*** Begin section ***
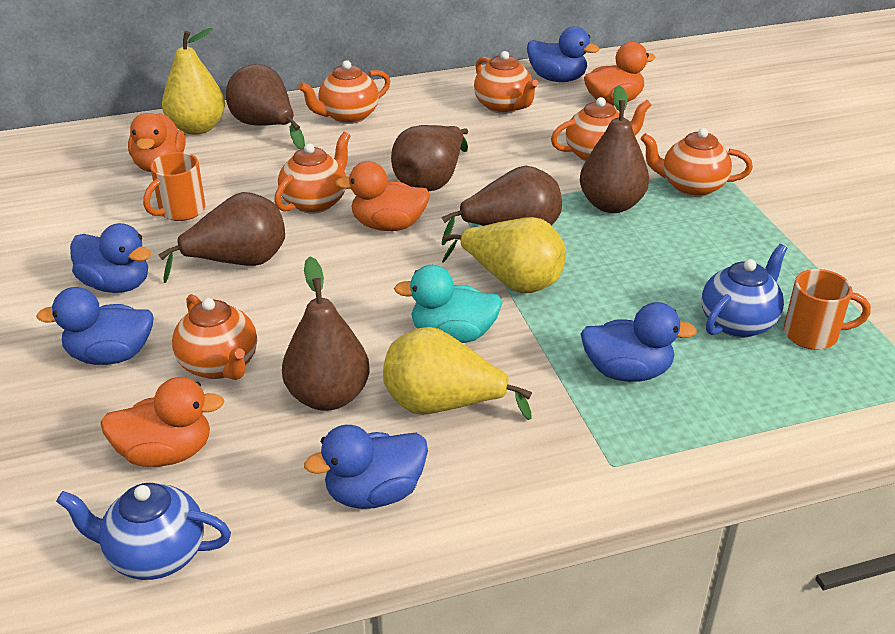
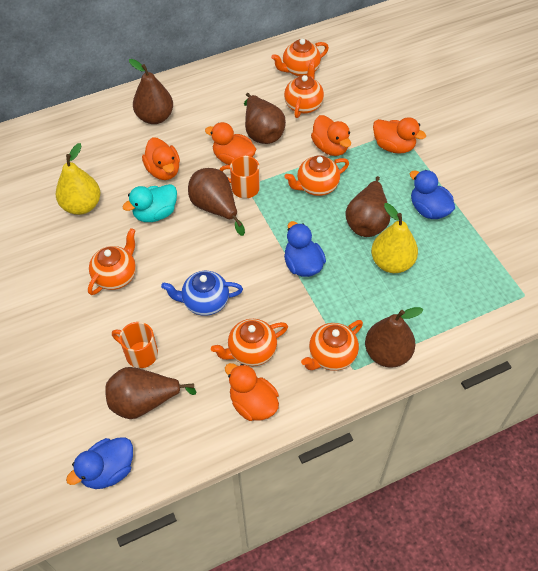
blue duck: 5 -> 3
blue teapot: 2 -> 1
orange duck: 4 -> 5
yellow pear: 3 -> 2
*** End section ***
## PROBLEM REQUIREMENTS
Please retype the material in full, exactly as it reads, apart from the images.

## TASK ANSWER
blue duck: 5 -> 3
blue teapot: 2 -> 1
orange duck: 4 -> 5
yellow pear: 3 -> 2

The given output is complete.